What to do - The expected output is each line in the data below that includes the string "pink".

Entries provided -
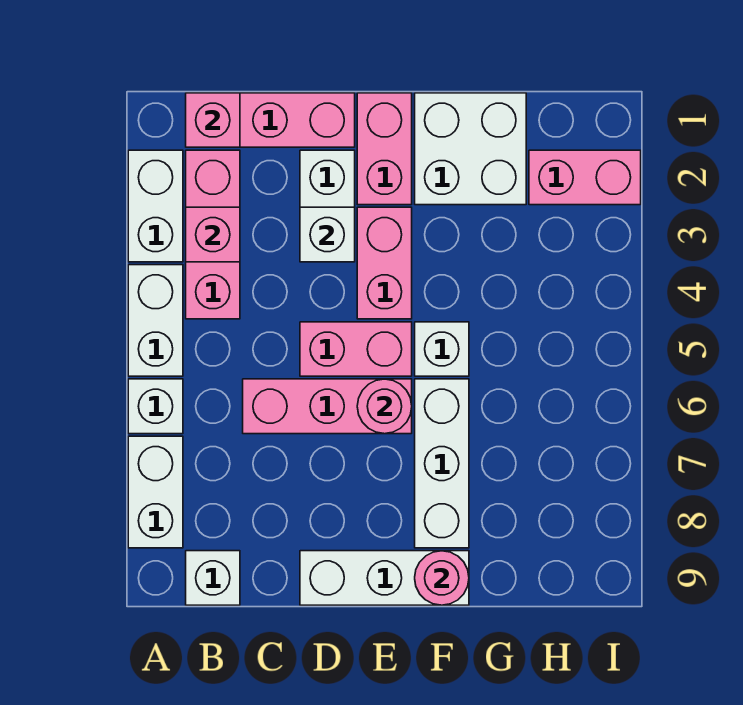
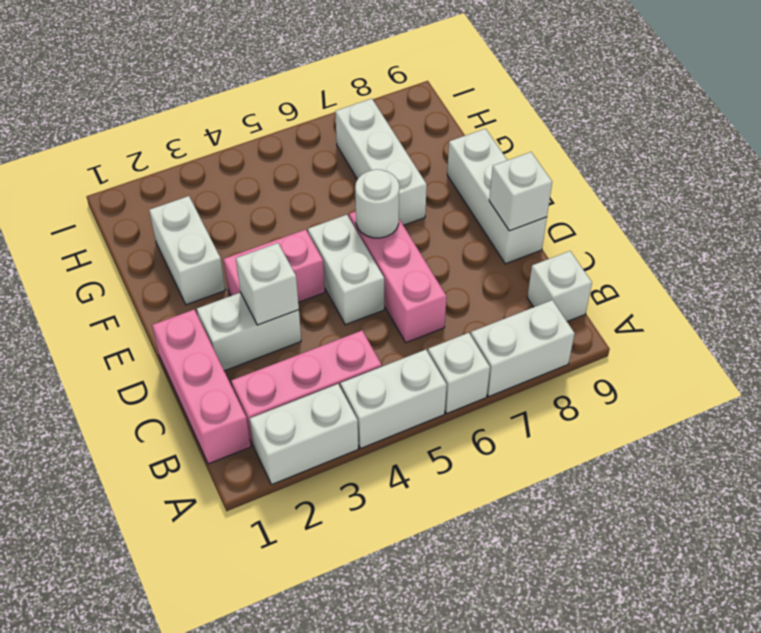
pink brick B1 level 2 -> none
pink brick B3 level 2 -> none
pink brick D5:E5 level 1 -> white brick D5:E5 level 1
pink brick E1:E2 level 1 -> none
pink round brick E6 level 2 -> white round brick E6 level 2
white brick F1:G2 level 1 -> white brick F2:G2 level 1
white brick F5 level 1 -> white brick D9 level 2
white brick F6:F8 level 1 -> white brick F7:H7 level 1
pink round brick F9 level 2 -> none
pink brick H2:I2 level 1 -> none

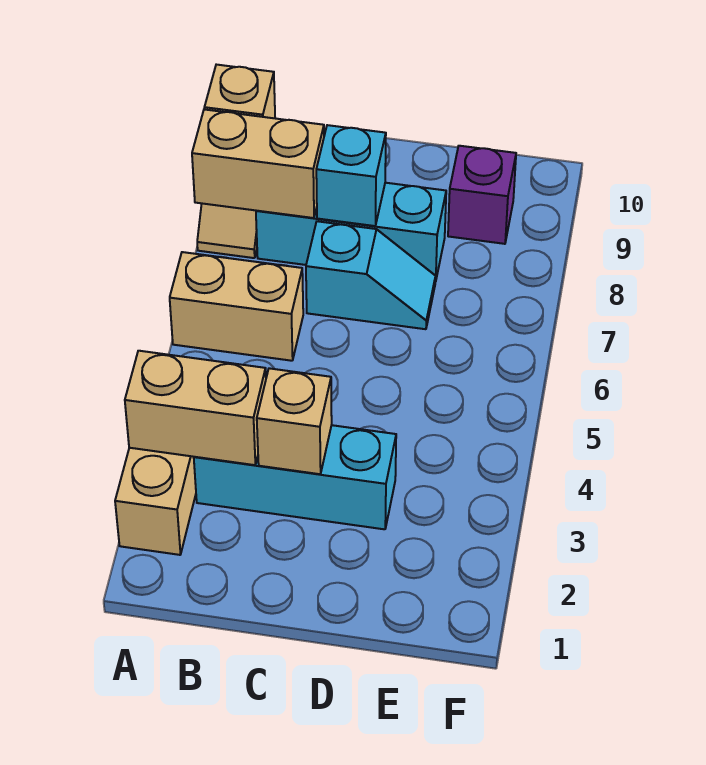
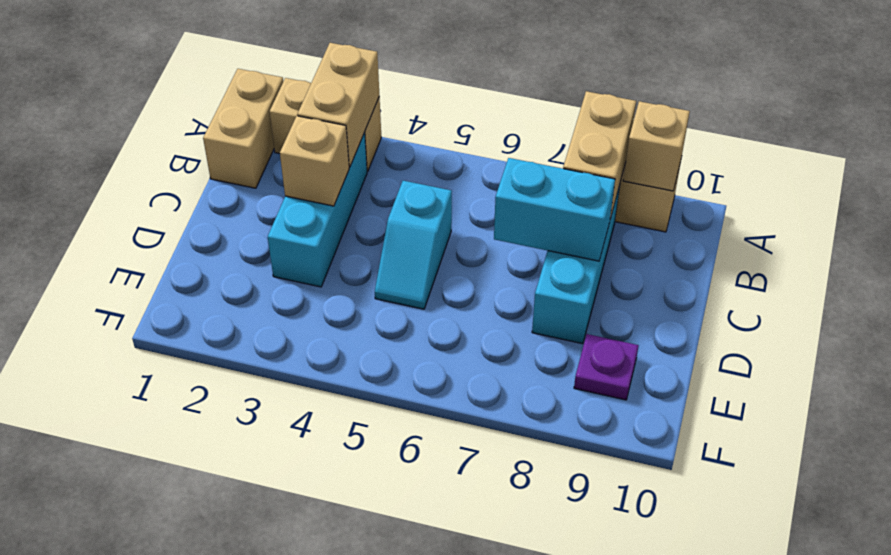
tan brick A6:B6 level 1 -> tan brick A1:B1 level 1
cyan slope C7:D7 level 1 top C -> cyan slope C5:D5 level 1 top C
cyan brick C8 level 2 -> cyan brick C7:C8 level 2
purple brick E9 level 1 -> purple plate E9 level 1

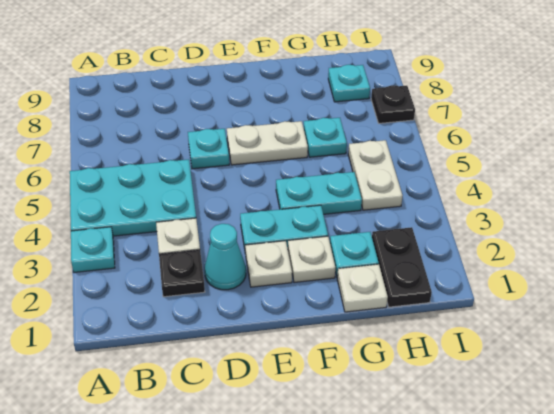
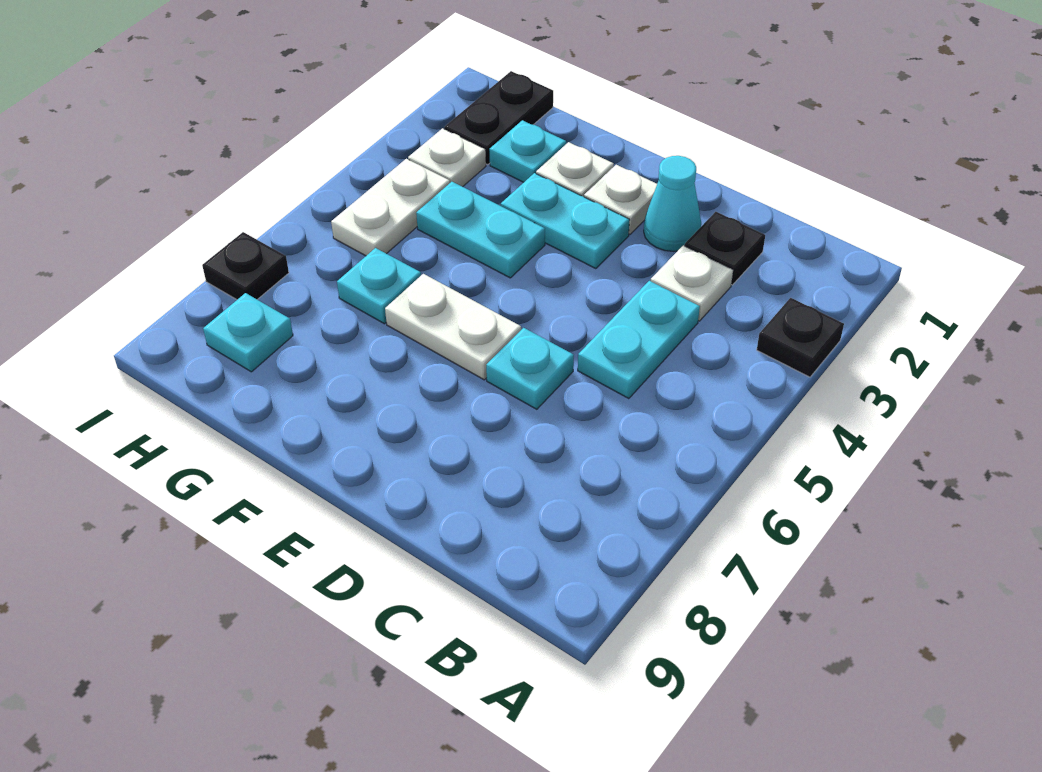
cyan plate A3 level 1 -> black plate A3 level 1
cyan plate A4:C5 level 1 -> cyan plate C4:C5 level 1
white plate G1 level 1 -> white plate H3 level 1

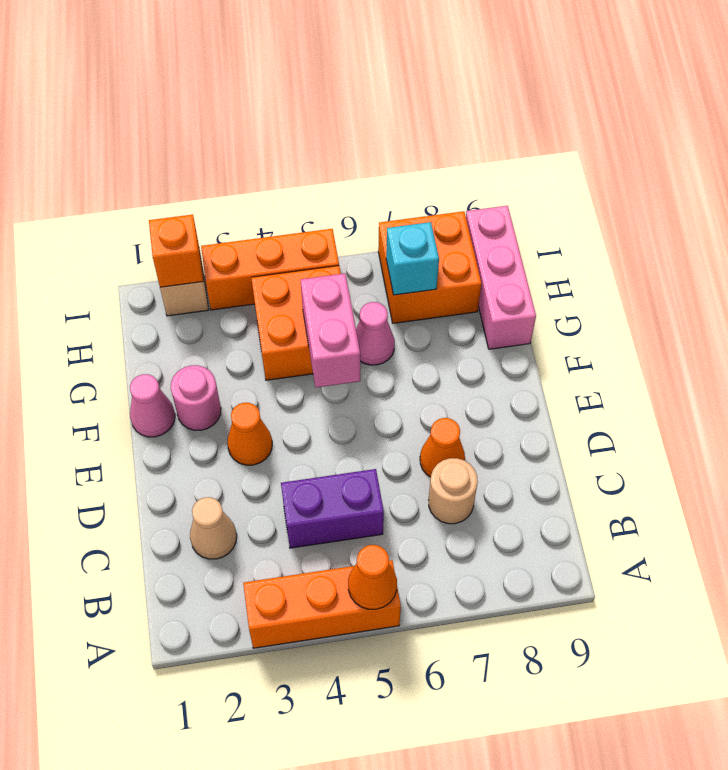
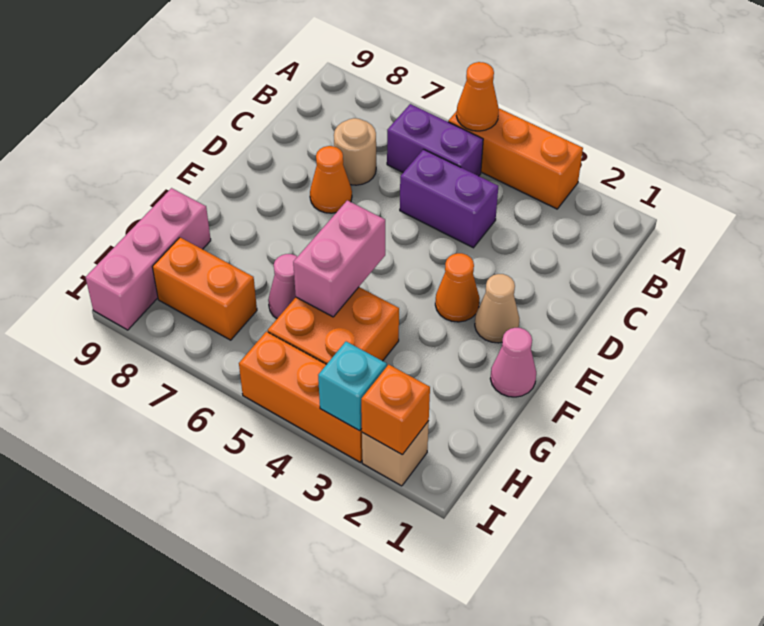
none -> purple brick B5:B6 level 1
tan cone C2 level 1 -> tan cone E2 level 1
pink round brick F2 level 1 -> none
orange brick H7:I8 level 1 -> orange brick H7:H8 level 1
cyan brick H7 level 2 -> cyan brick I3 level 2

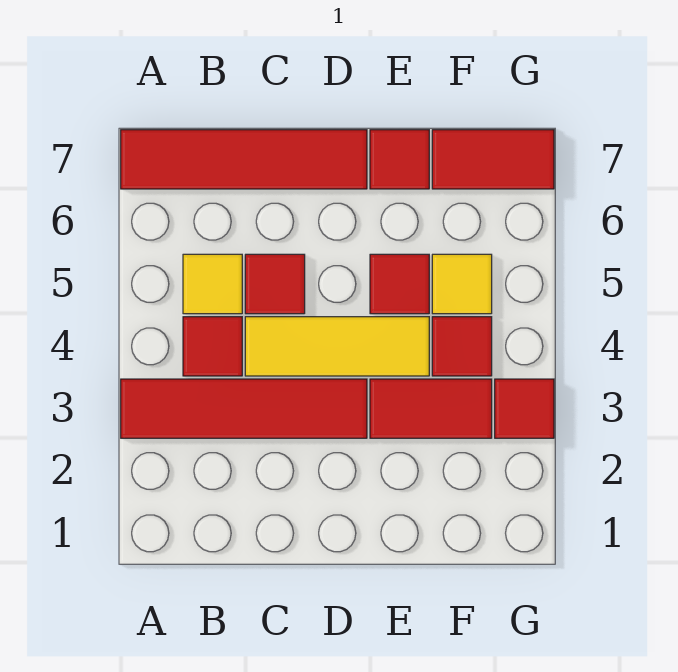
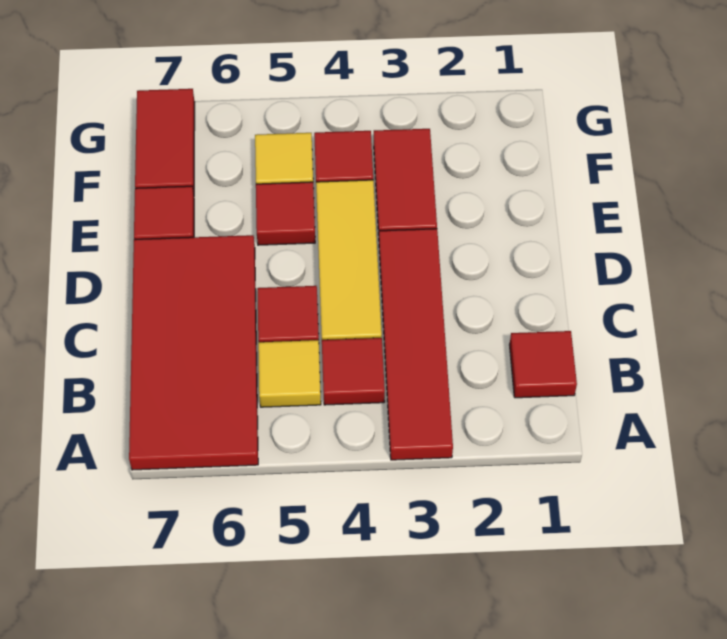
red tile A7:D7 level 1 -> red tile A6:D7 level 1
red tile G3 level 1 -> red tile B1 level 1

Expected output -
pink brick B1 level 2 -> none
pink brick B3 level 2 -> none
pink brick D5:E5 level 1 -> white brick D5:E5 level 1
pink brick E1:E2 level 1 -> none
pink round brick E6 level 2 -> white round brick E6 level 2
pink round brick F9 level 2 -> none
pink brick H2:I2 level 1 -> none
pink round brick F2 level 1 -> none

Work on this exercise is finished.